■ Prompt ■
Reproduce the records. Keep every word exact and include no images.

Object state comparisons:
· · ·

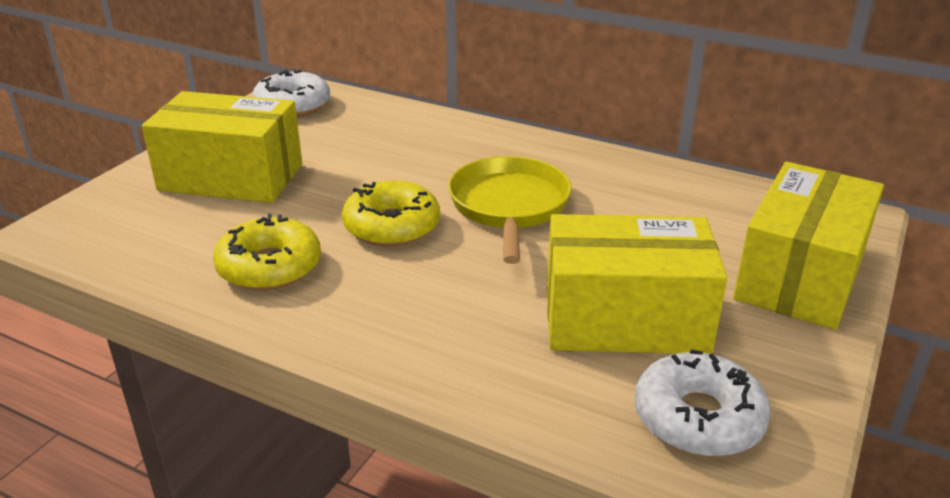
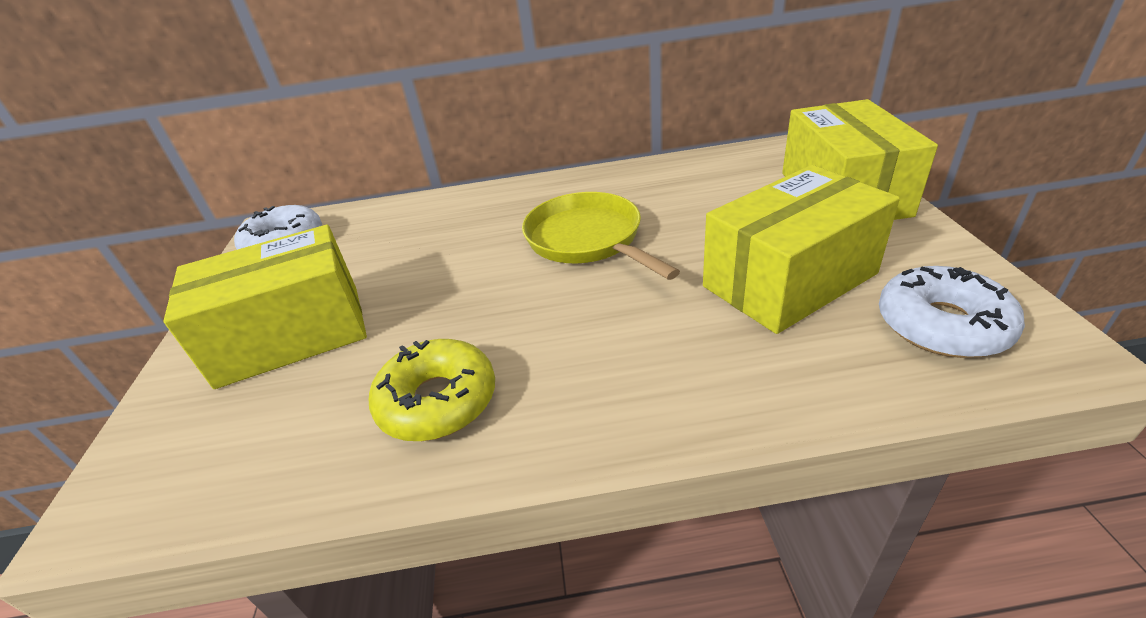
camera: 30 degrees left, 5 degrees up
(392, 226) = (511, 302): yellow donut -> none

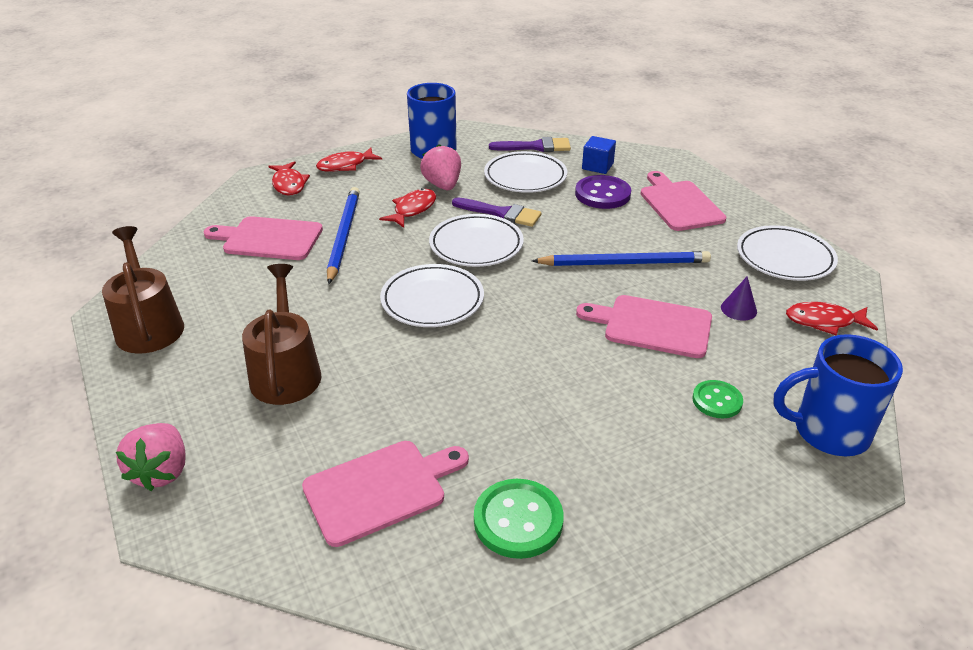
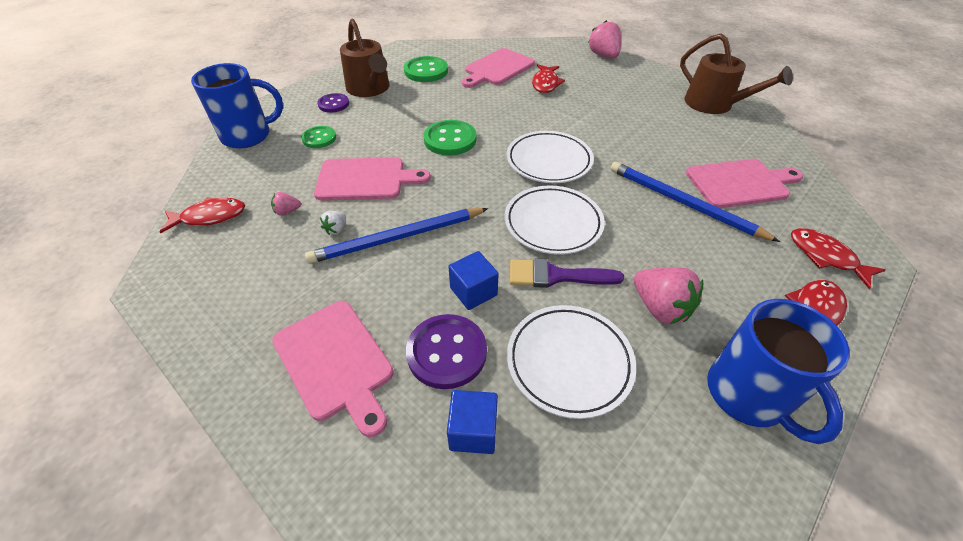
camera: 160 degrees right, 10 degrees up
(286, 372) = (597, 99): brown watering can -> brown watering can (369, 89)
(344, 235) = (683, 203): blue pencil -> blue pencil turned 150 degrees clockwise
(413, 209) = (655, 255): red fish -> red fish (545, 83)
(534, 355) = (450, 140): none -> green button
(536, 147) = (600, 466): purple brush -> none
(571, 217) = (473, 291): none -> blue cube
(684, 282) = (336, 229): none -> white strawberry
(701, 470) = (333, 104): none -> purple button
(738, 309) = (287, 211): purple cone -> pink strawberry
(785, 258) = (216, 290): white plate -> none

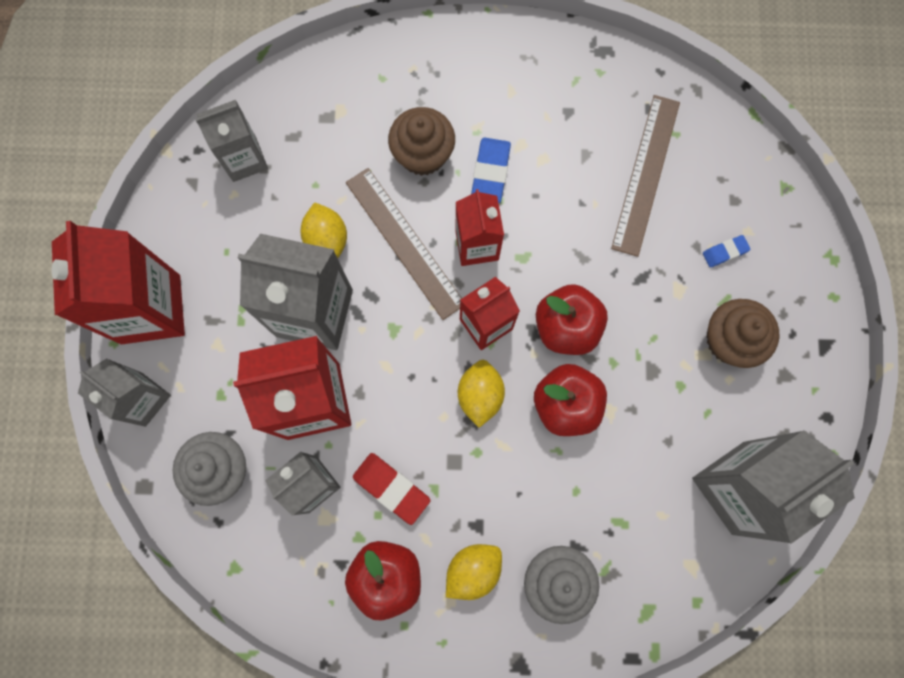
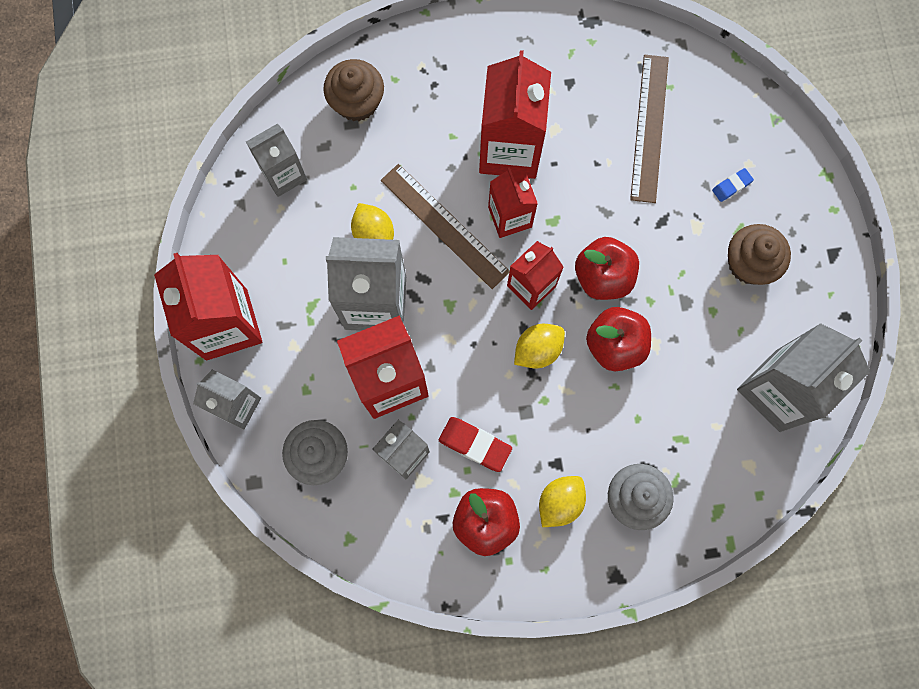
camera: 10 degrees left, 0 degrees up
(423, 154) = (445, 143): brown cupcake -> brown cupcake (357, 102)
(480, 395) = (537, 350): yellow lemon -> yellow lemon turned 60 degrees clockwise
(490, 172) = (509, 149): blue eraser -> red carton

· · ·

■ Answer to the exercise ■
camera: 30 degrees left, 5 degrees up
(392, 226) = (511, 302): yellow donut -> none

camera: 160 degrees right, 10 degrees up
(286, 372) = (597, 99): brown watering can -> brown watering can (369, 89)
(344, 235) = (683, 203): blue pencil -> blue pencil turned 150 degrees clockwise
(413, 209) = (655, 255): red fish -> red fish (545, 83)
(534, 355) = (450, 140): none -> green button
(536, 147) = (600, 466): purple brush -> none
(571, 217) = (473, 291): none -> blue cube
(684, 282) = (336, 229): none -> white strawberry
(701, 470) = (333, 104): none -> purple button
(738, 309) = (287, 211): purple cone -> pink strawberry
(785, 258) = (216, 290): white plate -> none

camera: 10 degrees left, 0 degrees up
(423, 154) = (445, 143): brown cupcake -> brown cupcake (357, 102)
(480, 395) = (537, 350): yellow lemon -> yellow lemon turned 60 degrees clockwise
(490, 172) = (509, 149): blue eraser -> red carton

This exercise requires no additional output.